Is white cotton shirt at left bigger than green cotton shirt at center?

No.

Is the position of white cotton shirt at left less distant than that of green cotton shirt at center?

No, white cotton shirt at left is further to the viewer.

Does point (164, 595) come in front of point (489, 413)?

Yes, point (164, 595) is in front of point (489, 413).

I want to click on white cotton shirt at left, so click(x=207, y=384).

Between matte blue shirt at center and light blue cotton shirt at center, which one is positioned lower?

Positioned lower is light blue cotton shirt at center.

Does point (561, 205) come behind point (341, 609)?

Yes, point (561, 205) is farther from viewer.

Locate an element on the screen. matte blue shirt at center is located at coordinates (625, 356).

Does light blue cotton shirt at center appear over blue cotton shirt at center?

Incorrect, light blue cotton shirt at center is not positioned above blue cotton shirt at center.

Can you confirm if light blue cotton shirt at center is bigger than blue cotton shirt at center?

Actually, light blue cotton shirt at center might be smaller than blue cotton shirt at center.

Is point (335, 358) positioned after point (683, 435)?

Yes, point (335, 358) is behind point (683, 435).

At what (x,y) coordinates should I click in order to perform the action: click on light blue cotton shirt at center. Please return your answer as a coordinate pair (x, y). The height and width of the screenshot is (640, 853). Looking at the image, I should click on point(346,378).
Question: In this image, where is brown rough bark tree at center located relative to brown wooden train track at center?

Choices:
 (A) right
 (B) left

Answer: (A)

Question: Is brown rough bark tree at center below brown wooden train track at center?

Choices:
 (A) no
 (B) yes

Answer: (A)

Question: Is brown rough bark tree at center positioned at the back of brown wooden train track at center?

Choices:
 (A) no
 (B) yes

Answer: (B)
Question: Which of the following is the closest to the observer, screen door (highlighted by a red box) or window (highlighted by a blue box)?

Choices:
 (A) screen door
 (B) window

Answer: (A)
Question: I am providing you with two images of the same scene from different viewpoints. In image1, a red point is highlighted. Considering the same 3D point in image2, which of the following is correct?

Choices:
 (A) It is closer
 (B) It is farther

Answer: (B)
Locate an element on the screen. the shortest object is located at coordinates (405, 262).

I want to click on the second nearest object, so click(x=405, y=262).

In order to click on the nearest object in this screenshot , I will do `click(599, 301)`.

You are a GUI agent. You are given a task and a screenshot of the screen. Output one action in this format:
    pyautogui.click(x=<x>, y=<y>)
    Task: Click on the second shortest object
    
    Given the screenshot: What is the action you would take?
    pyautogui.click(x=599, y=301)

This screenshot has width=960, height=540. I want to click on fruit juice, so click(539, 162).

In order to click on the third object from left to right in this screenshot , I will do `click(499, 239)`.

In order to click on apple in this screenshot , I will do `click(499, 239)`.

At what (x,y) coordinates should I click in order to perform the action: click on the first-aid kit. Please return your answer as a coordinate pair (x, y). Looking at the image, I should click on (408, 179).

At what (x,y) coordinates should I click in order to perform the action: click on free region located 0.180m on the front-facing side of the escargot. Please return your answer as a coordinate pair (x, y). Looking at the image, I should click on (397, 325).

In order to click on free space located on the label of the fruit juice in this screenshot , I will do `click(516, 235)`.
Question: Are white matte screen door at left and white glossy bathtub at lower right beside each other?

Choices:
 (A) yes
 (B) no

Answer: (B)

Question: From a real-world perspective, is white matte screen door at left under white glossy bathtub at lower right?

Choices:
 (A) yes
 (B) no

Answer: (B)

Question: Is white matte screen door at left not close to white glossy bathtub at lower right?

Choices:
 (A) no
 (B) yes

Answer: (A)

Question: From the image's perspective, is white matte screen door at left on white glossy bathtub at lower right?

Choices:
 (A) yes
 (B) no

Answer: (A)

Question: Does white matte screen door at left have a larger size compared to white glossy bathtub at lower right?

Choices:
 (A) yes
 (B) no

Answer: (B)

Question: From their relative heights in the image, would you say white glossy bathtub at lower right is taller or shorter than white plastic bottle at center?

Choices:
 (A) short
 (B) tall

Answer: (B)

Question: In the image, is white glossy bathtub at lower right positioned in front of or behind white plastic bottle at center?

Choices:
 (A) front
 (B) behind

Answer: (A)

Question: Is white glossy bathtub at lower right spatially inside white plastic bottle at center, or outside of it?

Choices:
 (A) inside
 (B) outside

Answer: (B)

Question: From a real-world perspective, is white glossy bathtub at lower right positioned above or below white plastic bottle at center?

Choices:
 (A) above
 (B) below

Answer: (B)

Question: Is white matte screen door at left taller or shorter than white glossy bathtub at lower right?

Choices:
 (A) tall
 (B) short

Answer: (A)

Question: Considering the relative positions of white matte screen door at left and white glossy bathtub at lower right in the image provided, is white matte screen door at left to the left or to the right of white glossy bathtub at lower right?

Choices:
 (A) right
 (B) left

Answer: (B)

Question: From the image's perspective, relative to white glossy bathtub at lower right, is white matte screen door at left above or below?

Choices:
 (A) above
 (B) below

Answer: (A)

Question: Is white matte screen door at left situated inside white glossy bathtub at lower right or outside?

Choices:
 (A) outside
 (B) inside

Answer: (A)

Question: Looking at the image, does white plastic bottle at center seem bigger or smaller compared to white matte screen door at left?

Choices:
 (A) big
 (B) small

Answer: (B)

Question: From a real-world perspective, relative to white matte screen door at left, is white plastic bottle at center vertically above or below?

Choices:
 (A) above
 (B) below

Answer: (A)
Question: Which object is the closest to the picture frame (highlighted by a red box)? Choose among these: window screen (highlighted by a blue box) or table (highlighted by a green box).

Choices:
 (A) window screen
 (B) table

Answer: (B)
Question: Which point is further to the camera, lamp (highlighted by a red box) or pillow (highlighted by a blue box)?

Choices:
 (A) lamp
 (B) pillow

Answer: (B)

________________

### Stated exercise
In every item above, rename "light blue cotton shirt" to "pale blue cotton shirt" and write all the lines out again. Leave everything else unchanged.

### The completed task
Is white cotton shirt at left bigger than green cotton shirt at center?

No.

Is the position of white cotton shirt at left less distant than that of green cotton shirt at center?

No, white cotton shirt at left is further to the viewer.

Does point (164, 595) come in front of point (489, 413)?

Yes, point (164, 595) is in front of point (489, 413).

I want to click on white cotton shirt at left, so click(x=207, y=384).

Between matte blue shirt at center and pale blue cotton shirt at center, which one is positioned lower?

Positioned lower is pale blue cotton shirt at center.

Does point (561, 205) come behind point (341, 609)?

Yes, point (561, 205) is farther from viewer.

Locate an element on the screen. matte blue shirt at center is located at coordinates (625, 356).

Does pale blue cotton shirt at center appear over blue cotton shirt at center?

Incorrect, pale blue cotton shirt at center is not positioned above blue cotton shirt at center.

Can you confirm if pale blue cotton shirt at center is bigger than blue cotton shirt at center?

Actually, pale blue cotton shirt at center might be smaller than blue cotton shirt at center.

Is point (335, 358) positioned after point (683, 435)?

Yes, point (335, 358) is behind point (683, 435).

At what (x,y) coordinates should I click in order to perform the action: click on pale blue cotton shirt at center. Please return your answer as a coordinate pair (x, y). The height and width of the screenshot is (640, 853). Looking at the image, I should click on point(346,378).
Question: In this image, where is brown rough bark tree at center located relative to brown wooden train track at center?

Choices:
 (A) right
 (B) left

Answer: (A)

Question: Is brown rough bark tree at center below brown wooden train track at center?

Choices:
 (A) no
 (B) yes

Answer: (A)

Question: Is brown rough bark tree at center positioned at the back of brown wooden train track at center?

Choices:
 (A) no
 (B) yes

Answer: (B)
Question: Which of the following is the closest to the observer, screen door (highlighted by a red box) or window (highlighted by a blue box)?

Choices:
 (A) screen door
 (B) window

Answer: (A)
Question: I am providing you with two images of the same scene from different viewpoints. In image1, a red point is highlighted. Considering the same 3D point in image2, which of the following is correct?

Choices:
 (A) It is closer
 (B) It is farther

Answer: (B)
Locate an element on the screen. the shortest object is located at coordinates (405, 262).

I want to click on the second nearest object, so click(x=405, y=262).

In order to click on the nearest object in this screenshot , I will do `click(599, 301)`.

You are a GUI agent. You are given a task and a screenshot of the screen. Output one action in this format:
    pyautogui.click(x=<x>, y=<y>)
    Task: Click on the second shortest object
    
    Given the screenshot: What is the action you would take?
    pyautogui.click(x=599, y=301)

This screenshot has width=960, height=540. I want to click on fruit juice, so click(539, 162).

In order to click on the third object from left to right in this screenshot , I will do `click(499, 239)`.

In order to click on apple in this screenshot , I will do `click(499, 239)`.

At what (x,y) coordinates should I click in order to perform the action: click on the first-aid kit. Please return your answer as a coordinate pair (x, y). Looking at the image, I should click on (408, 179).

At what (x,y) coordinates should I click in order to perform the action: click on free region located 0.180m on the front-facing side of the escargot. Please return your answer as a coordinate pair (x, y). Looking at the image, I should click on (397, 325).

In order to click on free space located on the label of the fruit juice in this screenshot , I will do `click(516, 235)`.
Question: Are white matte screen door at left and white glossy bathtub at lower right beside each other?

Choices:
 (A) yes
 (B) no

Answer: (B)

Question: From a real-world perspective, is white matte screen door at left under white glossy bathtub at lower right?

Choices:
 (A) yes
 (B) no

Answer: (B)

Question: Is white matte screen door at left not close to white glossy bathtub at lower right?

Choices:
 (A) no
 (B) yes

Answer: (A)

Question: From the image's perspective, is white matte screen door at left on white glossy bathtub at lower right?

Choices:
 (A) yes
 (B) no

Answer: (A)

Question: Does white matte screen door at left have a larger size compared to white glossy bathtub at lower right?

Choices:
 (A) yes
 (B) no

Answer: (B)

Question: From their relative heights in the image, would you say white glossy bathtub at lower right is taller or shorter than white plastic bottle at center?

Choices:
 (A) short
 (B) tall

Answer: (B)

Question: In the image, is white glossy bathtub at lower right positioned in front of or behind white plastic bottle at center?

Choices:
 (A) front
 (B) behind

Answer: (A)

Question: Is white glossy bathtub at lower right spatially inside white plastic bottle at center, or outside of it?

Choices:
 (A) inside
 (B) outside

Answer: (B)

Question: From a real-world perspective, is white glossy bathtub at lower right positioned above or below white plastic bottle at center?

Choices:
 (A) above
 (B) below

Answer: (B)

Question: Is white matte screen door at left taller or shorter than white glossy bathtub at lower right?

Choices:
 (A) tall
 (B) short

Answer: (A)

Question: Considering the relative positions of white matte screen door at left and white glossy bathtub at lower right in the image provided, is white matte screen door at left to the left or to the right of white glossy bathtub at lower right?

Choices:
 (A) right
 (B) left

Answer: (B)

Question: From the image's perspective, relative to white glossy bathtub at lower right, is white matte screen door at left above or below?

Choices:
 (A) above
 (B) below

Answer: (A)

Question: Is white matte screen door at left situated inside white glossy bathtub at lower right or outside?

Choices:
 (A) outside
 (B) inside

Answer: (A)

Question: Looking at the image, does white plastic bottle at center seem bigger or smaller compared to white matte screen door at left?

Choices:
 (A) big
 (B) small

Answer: (B)

Question: From a real-world perspective, relative to white matte screen door at left, is white plastic bottle at center vertically above or below?

Choices:
 (A) above
 (B) below

Answer: (A)
Question: Which object is the closest to the picture frame (highlighted by a red box)? Choose among these: window screen (highlighted by a blue box) or table (highlighted by a green box).

Choices:
 (A) window screen
 (B) table

Answer: (B)
Question: Which point is further to the camera, lamp (highlighted by a red box) or pillow (highlighted by a blue box)?

Choices:
 (A) lamp
 (B) pillow

Answer: (B)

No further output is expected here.